◆ WHAT IS NEEDED
An exact transcription is needed of the lines below from the one with "IC3: NAND 74LS00" through the one with "R7: none -> 68k (+9V, +24V)", with no other lines and no pictures.

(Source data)
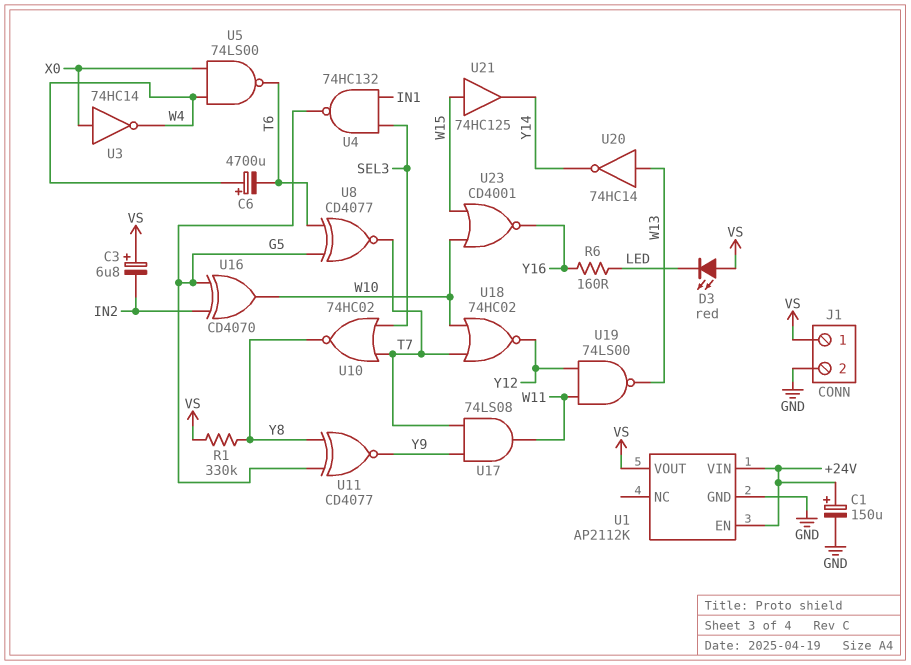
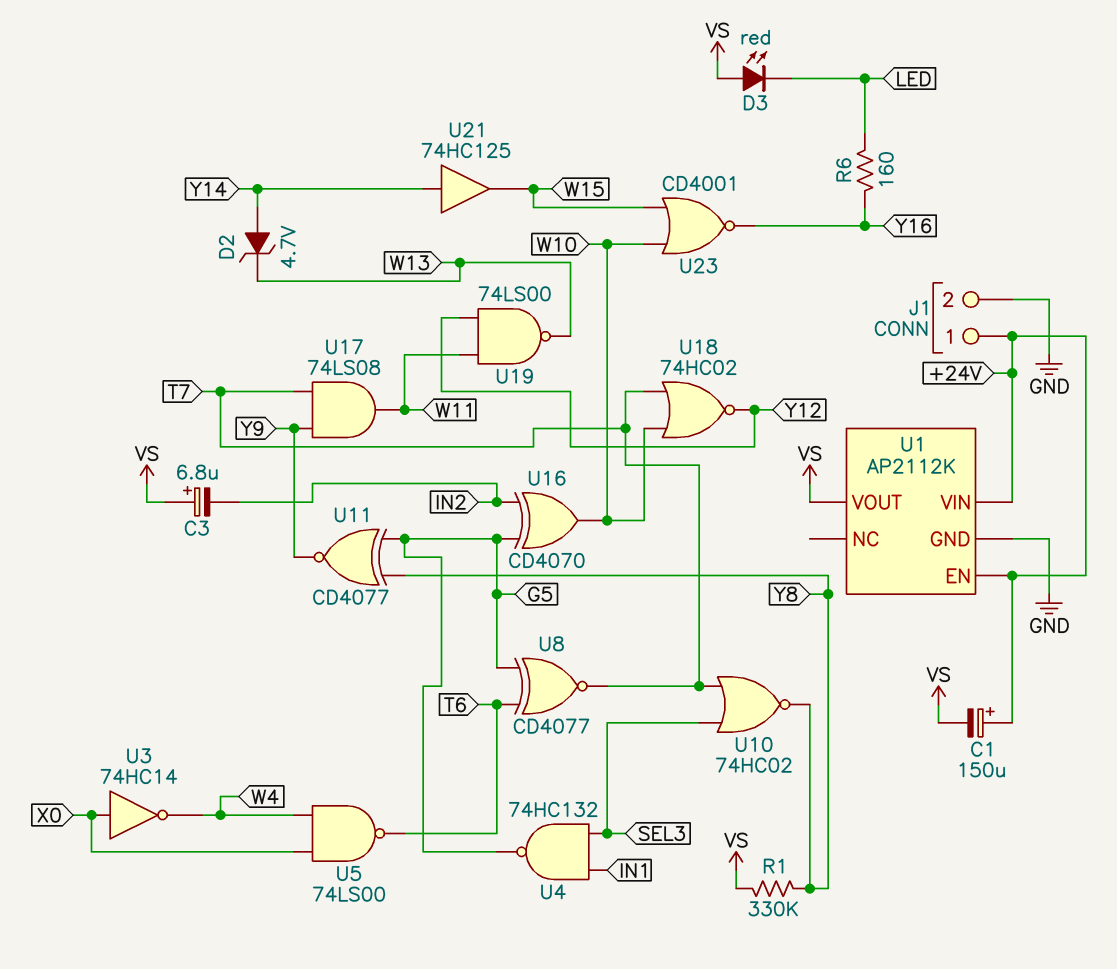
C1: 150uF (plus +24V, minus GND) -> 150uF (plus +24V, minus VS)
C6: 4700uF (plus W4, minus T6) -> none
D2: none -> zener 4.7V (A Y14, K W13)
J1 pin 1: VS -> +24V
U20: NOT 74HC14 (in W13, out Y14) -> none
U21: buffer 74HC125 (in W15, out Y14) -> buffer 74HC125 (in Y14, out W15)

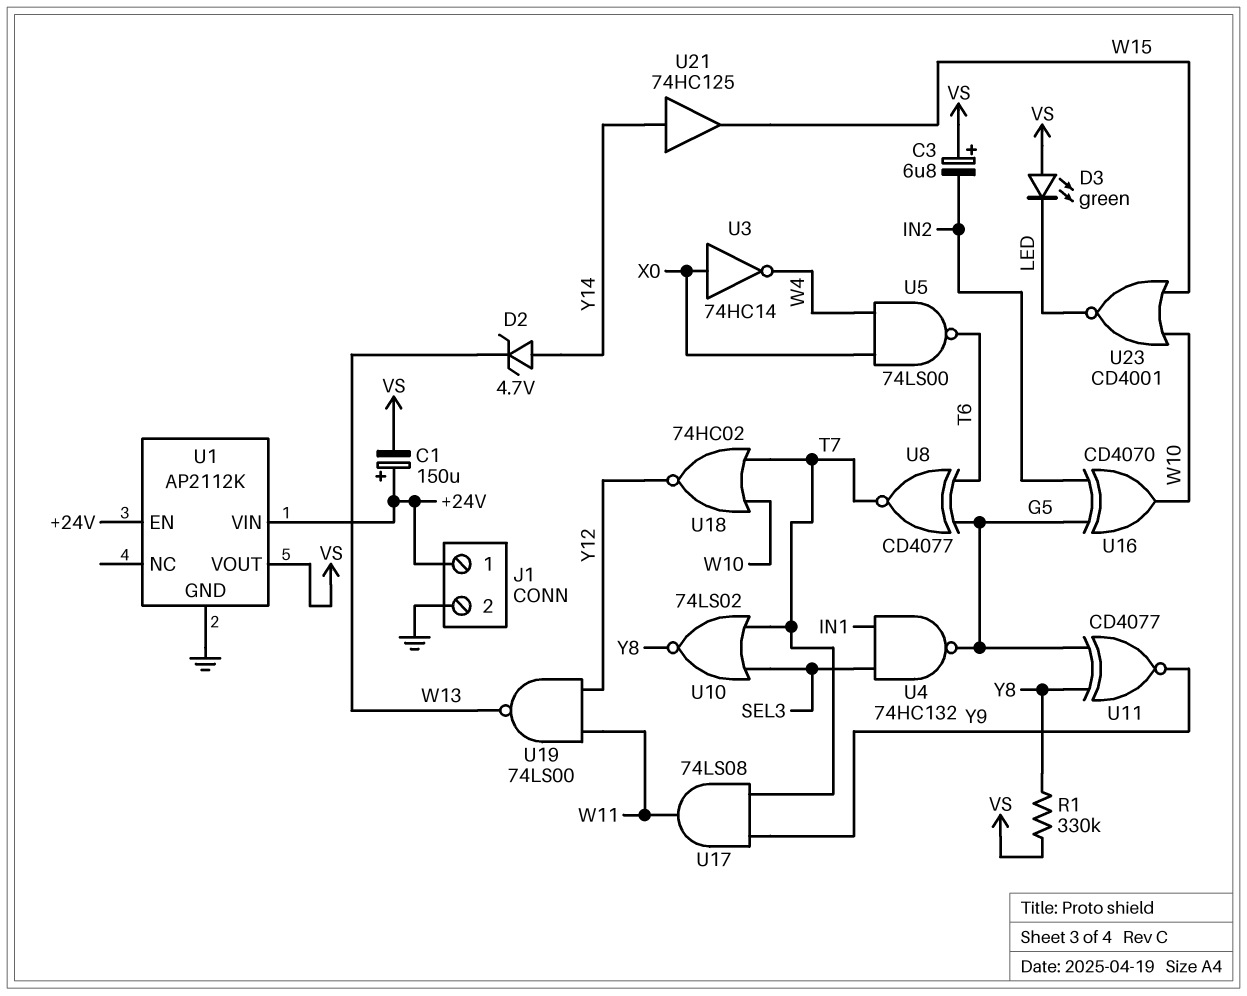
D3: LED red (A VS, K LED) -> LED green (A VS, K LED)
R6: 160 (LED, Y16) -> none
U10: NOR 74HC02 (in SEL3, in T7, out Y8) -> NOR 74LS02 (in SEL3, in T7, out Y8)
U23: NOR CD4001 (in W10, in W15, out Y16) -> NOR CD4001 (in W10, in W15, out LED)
--
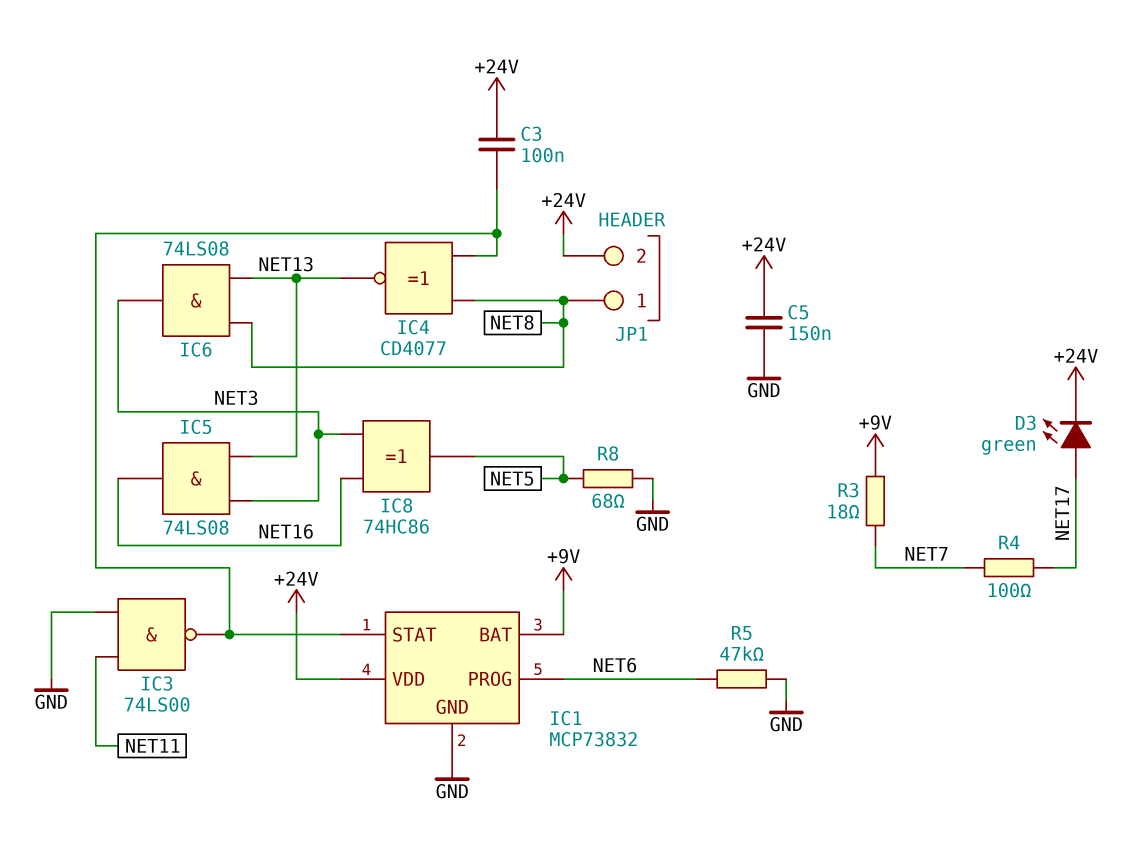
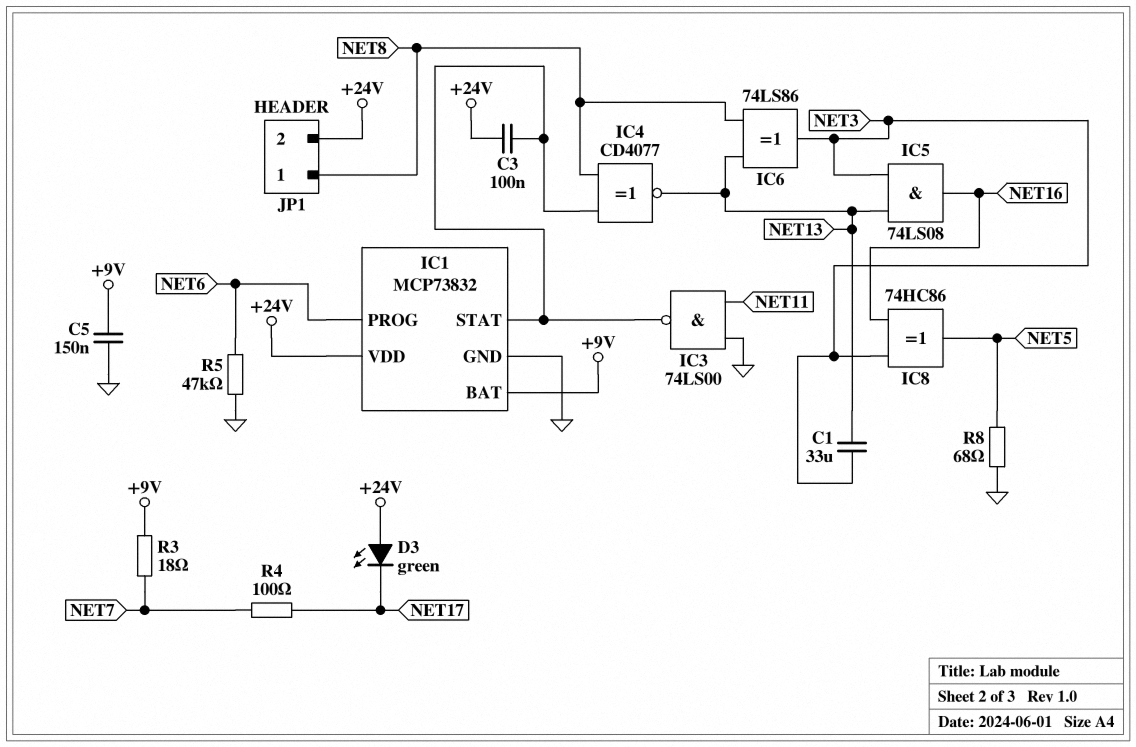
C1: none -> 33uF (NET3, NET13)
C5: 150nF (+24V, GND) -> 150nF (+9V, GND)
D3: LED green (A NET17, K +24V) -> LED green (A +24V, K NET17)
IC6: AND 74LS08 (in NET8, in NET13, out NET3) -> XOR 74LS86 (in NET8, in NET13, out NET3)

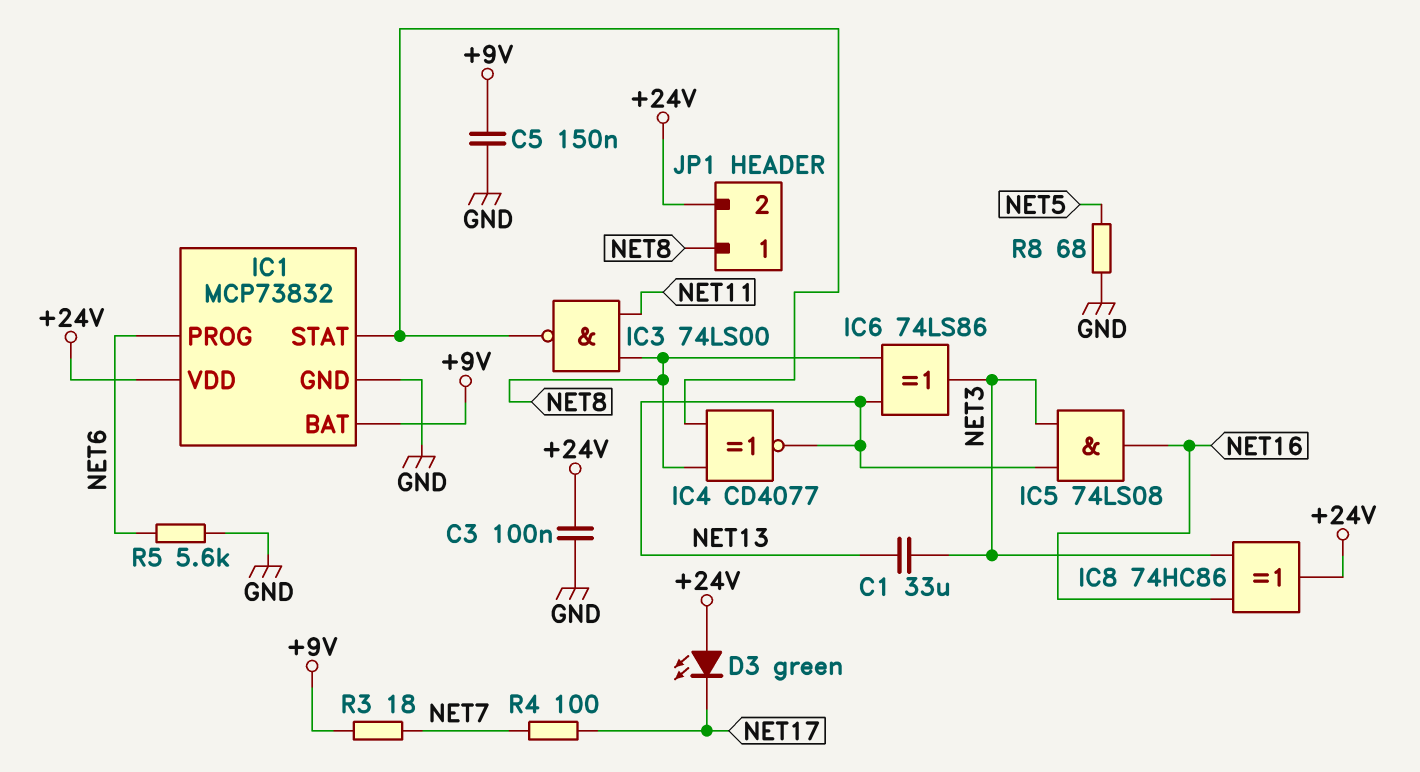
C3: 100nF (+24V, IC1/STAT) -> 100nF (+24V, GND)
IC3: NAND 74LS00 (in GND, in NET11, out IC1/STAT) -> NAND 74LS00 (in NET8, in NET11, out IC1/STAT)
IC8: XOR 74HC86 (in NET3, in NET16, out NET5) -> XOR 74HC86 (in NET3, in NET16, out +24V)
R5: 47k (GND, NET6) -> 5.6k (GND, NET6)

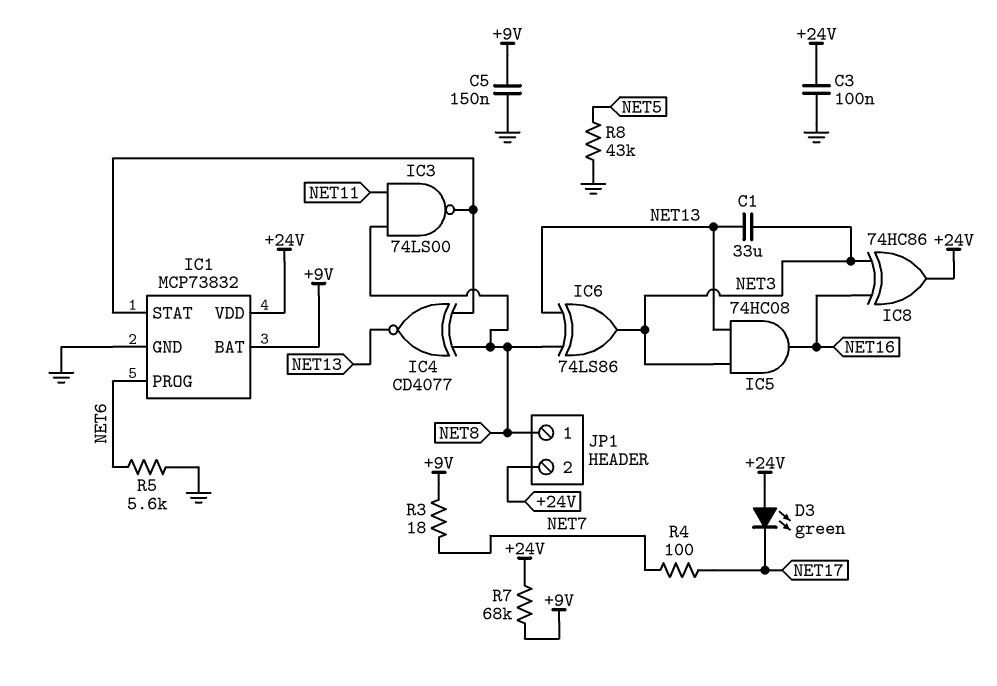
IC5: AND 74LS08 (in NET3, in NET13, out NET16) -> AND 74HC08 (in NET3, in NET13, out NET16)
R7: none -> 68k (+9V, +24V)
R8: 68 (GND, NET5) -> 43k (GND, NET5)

◆ TASK ANSWER
IC3: NAND 74LS00 (in GND, in NET11, out IC1/STAT) -> NAND 74LS00 (in NET8, in NET11, out IC1/STAT)
IC8: XOR 74HC86 (in NET3, in NET16, out NET5) -> XOR 74HC86 (in NET3, in NET16, out +24V)
R5: 47k (GND, NET6) -> 5.6k (GND, NET6)

IC5: AND 74LS08 (in NET3, in NET13, out NET16) -> AND 74HC08 (in NET3, in NET13, out NET16)
R7: none -> 68k (+9V, +24V)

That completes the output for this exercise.